::: Data excerpts :::
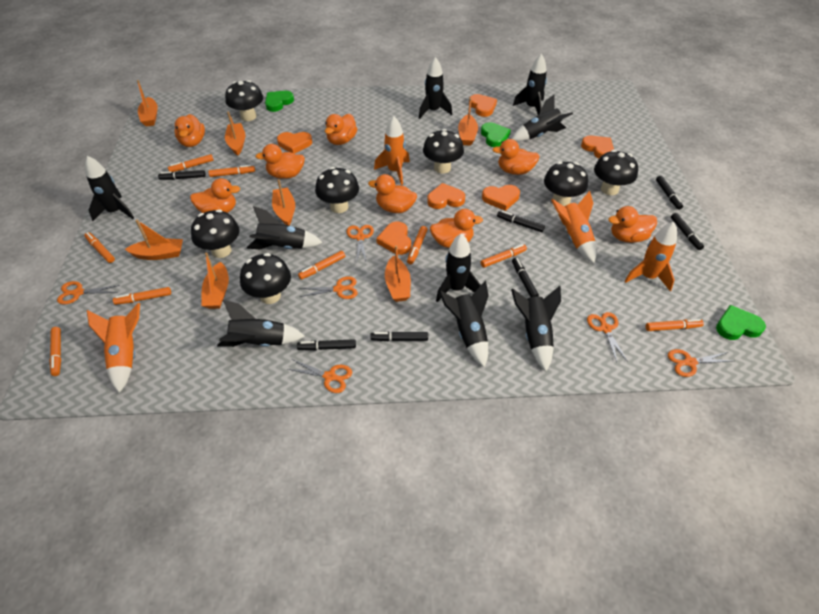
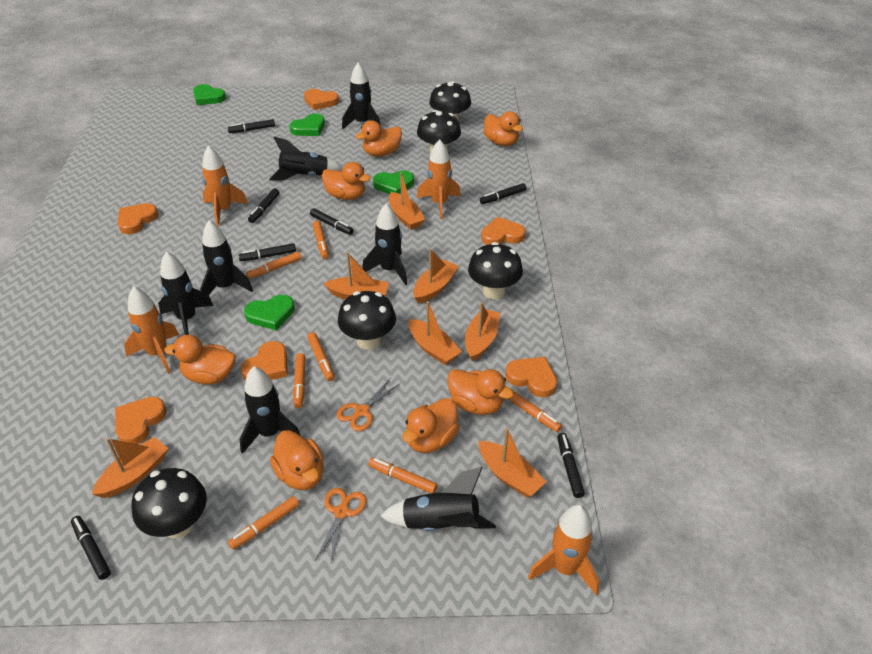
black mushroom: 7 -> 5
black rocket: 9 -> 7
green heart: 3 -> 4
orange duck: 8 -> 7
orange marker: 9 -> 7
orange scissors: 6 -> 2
:::
**Activity:** Read the entries above, then pull out the lines that include "orange".

**Response to this exercise:**
orange duck: 8 -> 7
orange marker: 9 -> 7
orange scissors: 6 -> 2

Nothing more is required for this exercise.